▸ REQUIREMENT: Go through the listing below and return every line exactly.

====== EXERCISE DATA ======

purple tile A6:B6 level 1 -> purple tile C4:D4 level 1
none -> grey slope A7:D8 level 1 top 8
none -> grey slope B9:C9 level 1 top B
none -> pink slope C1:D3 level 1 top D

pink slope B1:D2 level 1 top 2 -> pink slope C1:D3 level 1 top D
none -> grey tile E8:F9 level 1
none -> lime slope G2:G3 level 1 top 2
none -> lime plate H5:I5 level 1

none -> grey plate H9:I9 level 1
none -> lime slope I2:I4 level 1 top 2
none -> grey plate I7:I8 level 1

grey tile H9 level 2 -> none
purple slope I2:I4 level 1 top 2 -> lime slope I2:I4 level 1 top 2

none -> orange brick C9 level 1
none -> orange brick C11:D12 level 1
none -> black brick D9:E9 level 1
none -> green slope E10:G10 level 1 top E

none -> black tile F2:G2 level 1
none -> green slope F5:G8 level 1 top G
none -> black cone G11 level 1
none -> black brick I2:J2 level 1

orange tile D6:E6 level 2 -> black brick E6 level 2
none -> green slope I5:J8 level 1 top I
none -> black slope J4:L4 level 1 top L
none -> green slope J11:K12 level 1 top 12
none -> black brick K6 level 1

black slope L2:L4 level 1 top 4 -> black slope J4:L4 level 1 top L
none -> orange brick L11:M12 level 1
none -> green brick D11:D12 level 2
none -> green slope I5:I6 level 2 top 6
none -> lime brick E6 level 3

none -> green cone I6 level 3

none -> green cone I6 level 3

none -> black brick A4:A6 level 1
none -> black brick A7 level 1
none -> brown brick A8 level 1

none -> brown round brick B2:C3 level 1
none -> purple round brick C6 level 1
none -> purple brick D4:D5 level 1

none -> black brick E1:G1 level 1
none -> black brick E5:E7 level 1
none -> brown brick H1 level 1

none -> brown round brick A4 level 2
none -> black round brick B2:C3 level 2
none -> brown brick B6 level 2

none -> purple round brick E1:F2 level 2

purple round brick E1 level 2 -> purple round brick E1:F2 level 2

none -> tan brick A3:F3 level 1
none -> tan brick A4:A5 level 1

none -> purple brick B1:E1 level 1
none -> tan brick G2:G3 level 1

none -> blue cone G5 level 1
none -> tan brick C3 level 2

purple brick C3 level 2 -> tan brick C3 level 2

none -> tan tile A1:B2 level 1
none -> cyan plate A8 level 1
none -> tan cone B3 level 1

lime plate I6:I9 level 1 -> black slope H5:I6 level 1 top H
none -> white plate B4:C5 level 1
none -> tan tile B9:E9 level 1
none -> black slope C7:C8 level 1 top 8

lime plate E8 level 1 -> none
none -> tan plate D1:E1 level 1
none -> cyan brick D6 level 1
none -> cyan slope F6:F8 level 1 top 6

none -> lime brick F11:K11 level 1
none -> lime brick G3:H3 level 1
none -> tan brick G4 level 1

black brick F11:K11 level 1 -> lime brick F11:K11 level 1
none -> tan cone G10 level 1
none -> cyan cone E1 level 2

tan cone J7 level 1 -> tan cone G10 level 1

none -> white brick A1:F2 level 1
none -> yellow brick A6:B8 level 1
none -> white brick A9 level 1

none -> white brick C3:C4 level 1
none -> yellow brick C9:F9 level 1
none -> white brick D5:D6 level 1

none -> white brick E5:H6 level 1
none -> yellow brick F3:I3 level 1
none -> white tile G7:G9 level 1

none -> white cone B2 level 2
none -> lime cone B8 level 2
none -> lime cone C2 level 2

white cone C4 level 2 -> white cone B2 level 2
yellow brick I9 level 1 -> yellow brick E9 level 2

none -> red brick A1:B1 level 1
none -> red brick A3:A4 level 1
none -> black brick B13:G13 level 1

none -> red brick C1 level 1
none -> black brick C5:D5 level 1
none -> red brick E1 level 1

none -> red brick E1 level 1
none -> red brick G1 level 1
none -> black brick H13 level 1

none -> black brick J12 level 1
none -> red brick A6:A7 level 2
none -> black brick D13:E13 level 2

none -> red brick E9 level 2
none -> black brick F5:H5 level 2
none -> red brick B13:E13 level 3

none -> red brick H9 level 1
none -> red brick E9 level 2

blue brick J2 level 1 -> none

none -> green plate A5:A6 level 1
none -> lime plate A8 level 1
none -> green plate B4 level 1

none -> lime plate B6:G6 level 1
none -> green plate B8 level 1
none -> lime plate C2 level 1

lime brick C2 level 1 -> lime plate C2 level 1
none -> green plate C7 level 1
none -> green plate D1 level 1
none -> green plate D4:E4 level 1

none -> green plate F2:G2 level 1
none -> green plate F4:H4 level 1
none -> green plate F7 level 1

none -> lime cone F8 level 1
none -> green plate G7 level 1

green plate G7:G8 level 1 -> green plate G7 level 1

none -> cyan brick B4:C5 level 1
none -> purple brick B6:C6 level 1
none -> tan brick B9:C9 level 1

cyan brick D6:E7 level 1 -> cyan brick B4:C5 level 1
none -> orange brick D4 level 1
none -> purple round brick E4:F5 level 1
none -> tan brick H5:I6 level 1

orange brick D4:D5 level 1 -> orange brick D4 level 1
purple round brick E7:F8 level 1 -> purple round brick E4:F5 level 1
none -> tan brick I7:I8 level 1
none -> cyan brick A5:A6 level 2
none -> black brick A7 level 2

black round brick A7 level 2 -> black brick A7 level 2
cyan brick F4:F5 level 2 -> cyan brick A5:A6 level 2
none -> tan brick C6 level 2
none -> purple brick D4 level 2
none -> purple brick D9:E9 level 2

======

▸ RESPONSE TO THE EXERCISE:
purple tile A6:B6 level 1 -> purple tile C4:D4 level 1
none -> grey slope A7:D8 level 1 top 8
none -> grey slope B9:C9 level 1 top B
none -> pink slope C1:D3 level 1 top D

pink slope B1:D2 level 1 top 2 -> pink slope C1:D3 level 1 top D
none -> grey tile E8:F9 level 1
none -> lime slope G2:G3 level 1 top 2
none -> lime plate H5:I5 level 1

none -> grey plate H9:I9 level 1
none -> lime slope I2:I4 level 1 top 2
none -> grey plate I7:I8 level 1

grey tile H9 level 2 -> none
purple slope I2:I4 level 1 top 2 -> lime slope I2:I4 level 1 top 2

none -> orange brick C9 level 1
none -> orange brick C11:D12 level 1
none -> black brick D9:E9 level 1
none -> green slope E10:G10 level 1 top E

none -> black tile F2:G2 level 1
none -> green slope F5:G8 level 1 top G
none -> black cone G11 level 1
none -> black brick I2:J2 level 1

orange tile D6:E6 level 2 -> black brick E6 level 2
none -> green slope I5:J8 level 1 top I
none -> black slope J4:L4 level 1 top L
none -> green slope J11:K12 level 1 top 12
none -> black brick K6 level 1

black slope L2:L4 level 1 top 4 -> black slope J4:L4 level 1 top L
none -> orange brick L11:M12 level 1
none -> green brick D11:D12 level 2
none -> green slope I5:I6 level 2 top 6
none -> lime brick E6 level 3

none -> green cone I6 level 3

none -> green cone I6 level 3

none -> black brick A4:A6 level 1
none -> black brick A7 level 1
none -> brown brick A8 level 1

none -> brown round brick B2:C3 level 1
none -> purple round brick C6 level 1
none -> purple brick D4:D5 level 1

none -> black brick E1:G1 level 1
none -> black brick E5:E7 level 1
none -> brown brick H1 level 1

none -> brown round brick A4 level 2
none -> black round brick B2:C3 level 2
none -> brown brick B6 level 2

none -> purple round brick E1:F2 level 2

purple round brick E1 level 2 -> purple round brick E1:F2 level 2

none -> tan brick A3:F3 level 1
none -> tan brick A4:A5 level 1

none -> purple brick B1:E1 level 1
none -> tan brick G2:G3 level 1

none -> blue cone G5 level 1
none -> tan brick C3 level 2

purple brick C3 level 2 -> tan brick C3 level 2

none -> tan tile A1:B2 level 1
none -> cyan plate A8 level 1
none -> tan cone B3 level 1

lime plate I6:I9 level 1 -> black slope H5:I6 level 1 top H
none -> white plate B4:C5 level 1
none -> tan tile B9:E9 level 1
none -> black slope C7:C8 level 1 top 8

lime plate E8 level 1 -> none
none -> tan plate D1:E1 level 1
none -> cyan brick D6 level 1
none -> cyan slope F6:F8 level 1 top 6

none -> lime brick F11:K11 level 1
none -> lime brick G3:H3 level 1
none -> tan brick G4 level 1

black brick F11:K11 level 1 -> lime brick F11:K11 level 1
none -> tan cone G10 level 1
none -> cyan cone E1 level 2

tan cone J7 level 1 -> tan cone G10 level 1

none -> white brick A1:F2 level 1
none -> yellow brick A6:B8 level 1
none -> white brick A9 level 1

none -> white brick C3:C4 level 1
none -> yellow brick C9:F9 level 1
none -> white brick D5:D6 level 1

none -> white brick E5:H6 level 1
none -> yellow brick F3:I3 level 1
none -> white tile G7:G9 level 1

none -> white cone B2 level 2
none -> lime cone B8 level 2
none -> lime cone C2 level 2

white cone C4 level 2 -> white cone B2 level 2
yellow brick I9 level 1 -> yellow brick E9 level 2

none -> red brick A1:B1 level 1
none -> red brick A3:A4 level 1
none -> black brick B13:G13 level 1

none -> red brick C1 level 1
none -> black brick C5:D5 level 1
none -> red brick E1 level 1

none -> red brick E1 level 1
none -> red brick G1 level 1
none -> black brick H13 level 1

none -> black brick J12 level 1
none -> red brick A6:A7 level 2
none -> black brick D13:E13 level 2

none -> red brick E9 level 2
none -> black brick F5:H5 level 2
none -> red brick B13:E13 level 3

none -> red brick H9 level 1
none -> red brick E9 level 2

blue brick J2 level 1 -> none

none -> green plate A5:A6 level 1
none -> lime plate A8 level 1
none -> green plate B4 level 1

none -> lime plate B6:G6 level 1
none -> green plate B8 level 1
none -> lime plate C2 level 1

lime brick C2 level 1 -> lime plate C2 level 1
none -> green plate C7 level 1
none -> green plate D1 level 1
none -> green plate D4:E4 level 1

none -> green plate F2:G2 level 1
none -> green plate F4:H4 level 1
none -> green plate F7 level 1

none -> lime cone F8 level 1
none -> green plate G7 level 1

green plate G7:G8 level 1 -> green plate G7 level 1

none -> cyan brick B4:C5 level 1
none -> purple brick B6:C6 level 1
none -> tan brick B9:C9 level 1

cyan brick D6:E7 level 1 -> cyan brick B4:C5 level 1
none -> orange brick D4 level 1
none -> purple round brick E4:F5 level 1
none -> tan brick H5:I6 level 1

orange brick D4:D5 level 1 -> orange brick D4 level 1
purple round brick E7:F8 level 1 -> purple round brick E4:F5 level 1
none -> tan brick I7:I8 level 1
none -> cyan brick A5:A6 level 2
none -> black brick A7 level 2

black round brick A7 level 2 -> black brick A7 level 2
cyan brick F4:F5 level 2 -> cyan brick A5:A6 level 2
none -> tan brick C6 level 2
none -> purple brick D4 level 2
none -> purple brick D9:E9 level 2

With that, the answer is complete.